ACTIVITY: The range starts at the line containing "(459, 333) = (637, 607): green" and ends at the last line of the records below. Reproduce those lines exactly.

[RECORDS FOR THIS EXERCISE]

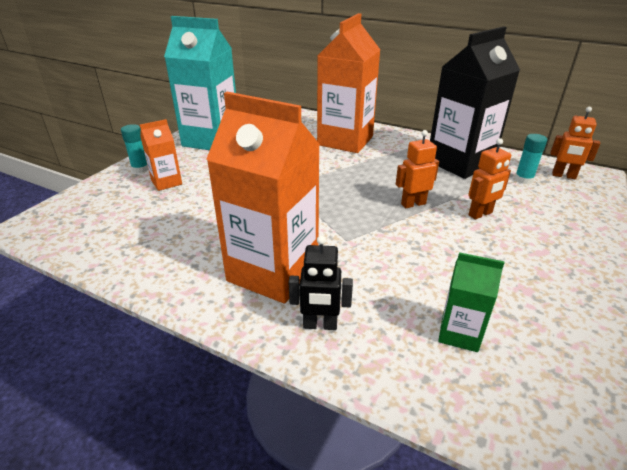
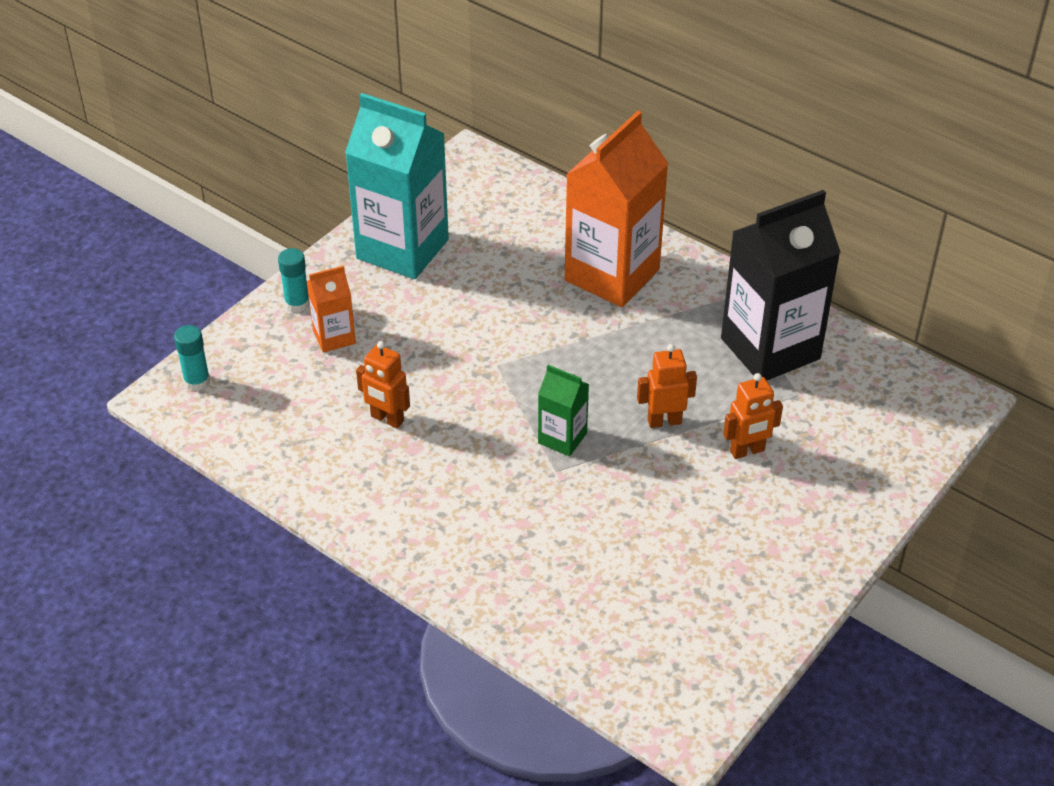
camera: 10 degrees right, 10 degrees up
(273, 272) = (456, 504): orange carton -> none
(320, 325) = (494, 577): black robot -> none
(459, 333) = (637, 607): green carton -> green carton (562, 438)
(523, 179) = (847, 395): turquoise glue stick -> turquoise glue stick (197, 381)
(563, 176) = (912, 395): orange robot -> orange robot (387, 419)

[/RECORDS FOR THIS EXERCISE]

ANSWER TO THE PROBLEM:
(459, 333) = (637, 607): green carton -> green carton (562, 438)
(523, 179) = (847, 395): turquoise glue stick -> turquoise glue stick (197, 381)
(563, 176) = (912, 395): orange robot -> orange robot (387, 419)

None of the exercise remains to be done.